- [ACTIVITY]
Restate, word for word, the lines from the opening line of the data through the line containing "cyan square: (789, 370)", both included, and nothing else.

- [GIVEN RECORDS]
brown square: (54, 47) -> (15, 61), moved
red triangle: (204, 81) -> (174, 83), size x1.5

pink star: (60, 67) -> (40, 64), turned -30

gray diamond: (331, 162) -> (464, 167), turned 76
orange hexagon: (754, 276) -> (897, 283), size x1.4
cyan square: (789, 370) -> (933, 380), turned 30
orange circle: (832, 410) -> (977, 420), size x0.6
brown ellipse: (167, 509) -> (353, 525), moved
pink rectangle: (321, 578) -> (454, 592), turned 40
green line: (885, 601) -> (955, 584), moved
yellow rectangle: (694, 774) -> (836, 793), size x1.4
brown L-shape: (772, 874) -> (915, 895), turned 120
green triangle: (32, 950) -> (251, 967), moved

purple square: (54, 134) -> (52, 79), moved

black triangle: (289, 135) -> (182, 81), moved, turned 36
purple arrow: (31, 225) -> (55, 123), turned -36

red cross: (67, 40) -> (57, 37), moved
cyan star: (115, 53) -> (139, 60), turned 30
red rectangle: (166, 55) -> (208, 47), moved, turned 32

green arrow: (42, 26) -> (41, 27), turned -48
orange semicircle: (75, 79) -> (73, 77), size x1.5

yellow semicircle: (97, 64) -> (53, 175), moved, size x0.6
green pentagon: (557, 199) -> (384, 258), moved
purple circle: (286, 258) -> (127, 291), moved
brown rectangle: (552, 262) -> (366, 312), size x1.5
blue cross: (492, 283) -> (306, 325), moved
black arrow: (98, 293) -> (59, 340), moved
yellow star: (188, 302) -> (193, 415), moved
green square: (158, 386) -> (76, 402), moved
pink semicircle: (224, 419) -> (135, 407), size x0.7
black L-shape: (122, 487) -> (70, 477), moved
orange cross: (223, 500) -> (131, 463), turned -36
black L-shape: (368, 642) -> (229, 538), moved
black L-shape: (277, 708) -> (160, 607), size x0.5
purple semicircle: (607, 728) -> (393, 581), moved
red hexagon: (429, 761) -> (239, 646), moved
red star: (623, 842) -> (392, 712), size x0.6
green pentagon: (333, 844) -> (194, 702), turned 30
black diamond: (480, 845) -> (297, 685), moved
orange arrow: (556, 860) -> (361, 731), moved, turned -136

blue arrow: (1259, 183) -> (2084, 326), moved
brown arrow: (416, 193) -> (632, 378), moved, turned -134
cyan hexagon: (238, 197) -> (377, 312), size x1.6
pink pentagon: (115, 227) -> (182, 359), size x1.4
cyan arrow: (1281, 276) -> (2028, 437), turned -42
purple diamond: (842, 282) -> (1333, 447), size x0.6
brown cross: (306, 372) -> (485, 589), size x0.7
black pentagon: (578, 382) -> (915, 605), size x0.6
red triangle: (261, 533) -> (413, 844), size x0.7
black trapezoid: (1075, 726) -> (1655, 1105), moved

- [SOLUTION FOR THIS TASK]
brown square: (54, 47) -> (15, 61), moved
red triangle: (204, 81) -> (174, 83), size x1.5

pink star: (60, 67) -> (40, 64), turned -30

gray diamond: (331, 162) -> (464, 167), turned 76
orange hexagon: (754, 276) -> (897, 283), size x1.4
cyan square: (789, 370) -> (933, 380), turned 30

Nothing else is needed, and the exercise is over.